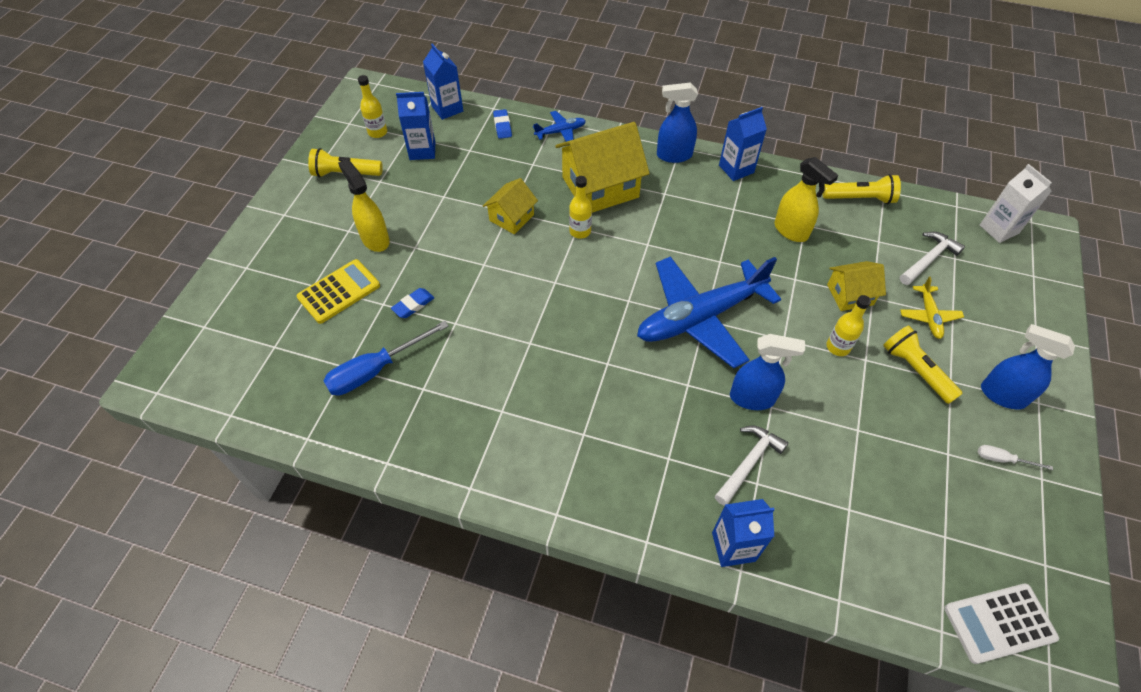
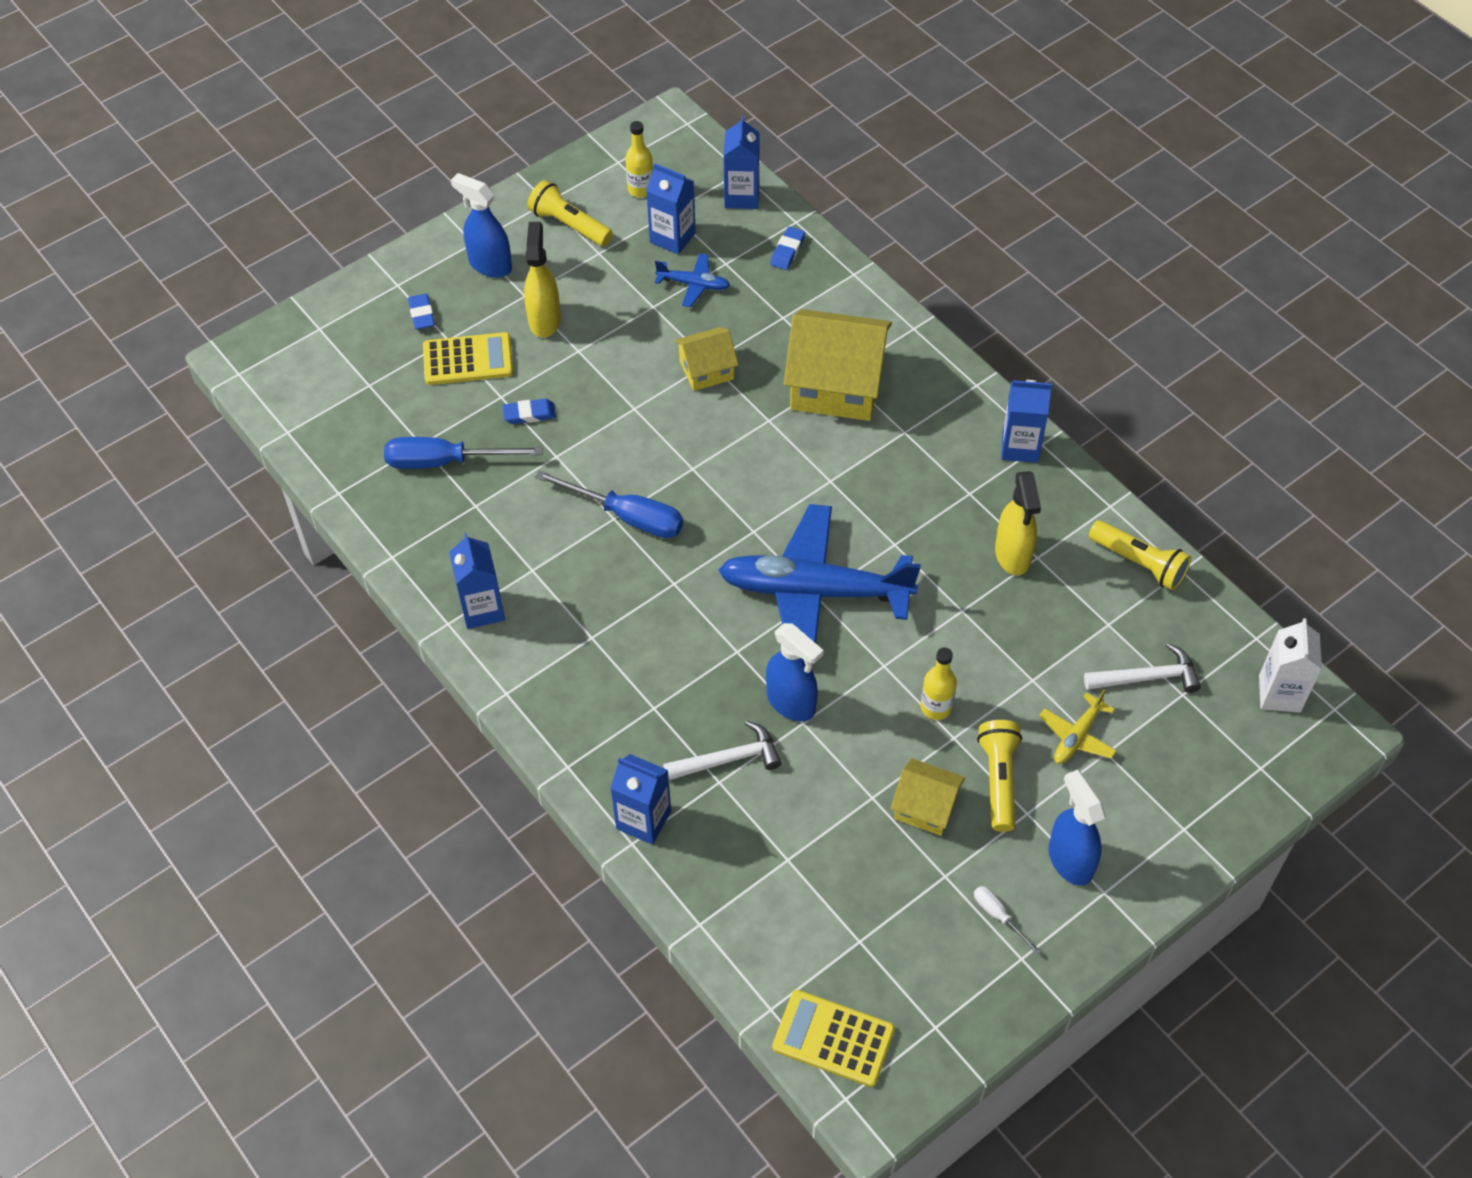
camera: 35 degrees right, 0 degrees up
(280, 278) = (422, 314): none -> blue eraser
(488, 461) = (482, 609): none -> blue carton
(538, 337) = (627, 516): none -> blue screwdriver
(560, 132) = (850, 292): blue plane -> blue plane (694, 284)
(580, 231) = (768, 426): yellow bottle -> none
(673, 155) = (959, 391): blue spray bottle -> blue spray bottle (490, 265)
(850, 294) = (1008, 662): yellow house -> yellow house (925, 807)
(999, 623) = (833, 1038): white calculator -> yellow calculator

▶ **WORK REQUIRED**: Reproduce the records above exactly, excluding every picture.

▶ **SOLUTION TO THIS PROBLEM**:
camera: 35 degrees right, 0 degrees up
(280, 278) = (422, 314): none -> blue eraser
(488, 461) = (482, 609): none -> blue carton
(538, 337) = (627, 516): none -> blue screwdriver
(560, 132) = (850, 292): blue plane -> blue plane (694, 284)
(580, 231) = (768, 426): yellow bottle -> none
(673, 155) = (959, 391): blue spray bottle -> blue spray bottle (490, 265)
(850, 294) = (1008, 662): yellow house -> yellow house (925, 807)
(999, 623) = (833, 1038): white calculator -> yellow calculator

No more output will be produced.